Exercise:
Pictures stay out. Everything else in the listing below gets written out exactly.

Input for this task:
══════════════════════════════
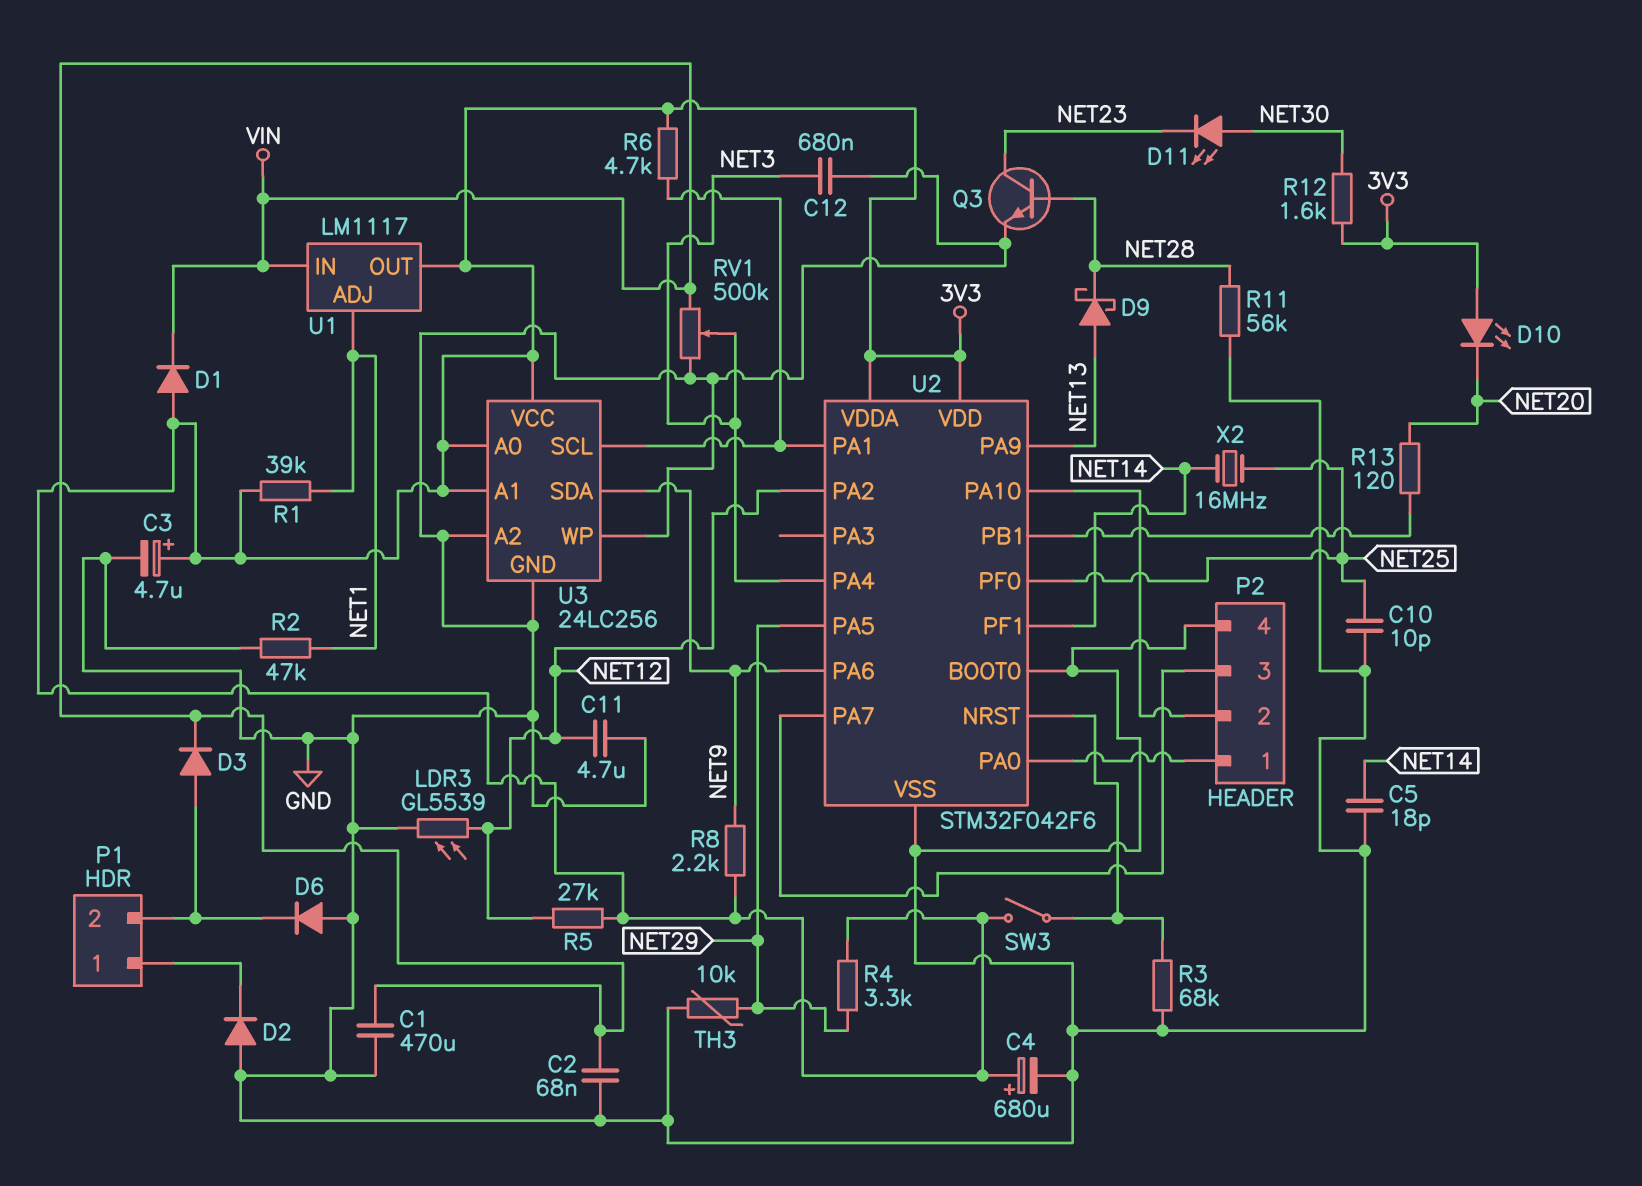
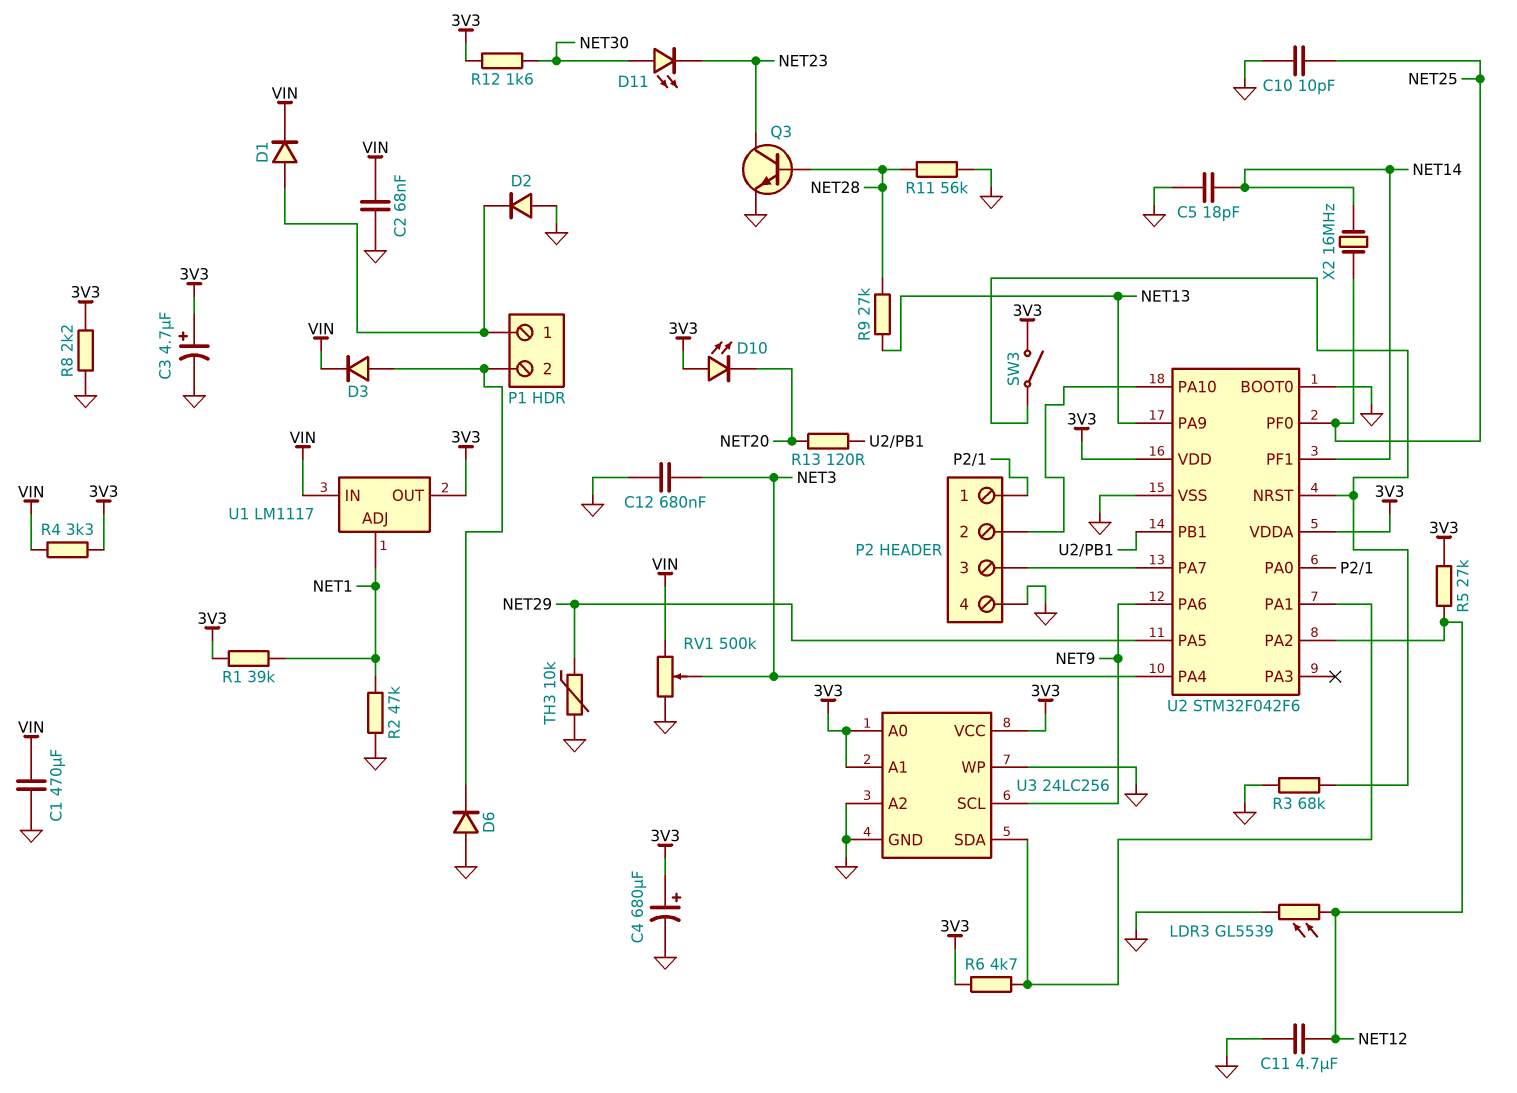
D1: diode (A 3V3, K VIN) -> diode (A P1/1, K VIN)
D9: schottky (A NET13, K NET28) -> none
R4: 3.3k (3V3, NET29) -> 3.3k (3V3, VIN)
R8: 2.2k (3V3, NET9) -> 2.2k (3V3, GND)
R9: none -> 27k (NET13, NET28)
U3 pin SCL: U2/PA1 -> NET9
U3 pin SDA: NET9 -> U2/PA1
══════════════════════════════
Answer to this exercise:
D1: diode (A 3V3, K VIN) -> diode (A P1/1, K VIN)
D9: schottky (A NET13, K NET28) -> none
R4: 3.3k (3V3, NET29) -> 3.3k (3V3, VIN)
R8: 2.2k (3V3, NET9) -> 2.2k (3V3, GND)
R9: none -> 27k (NET13, NET28)
U3 pin SCL: U2/PA1 -> NET9
U3 pin SDA: NET9 -> U2/PA1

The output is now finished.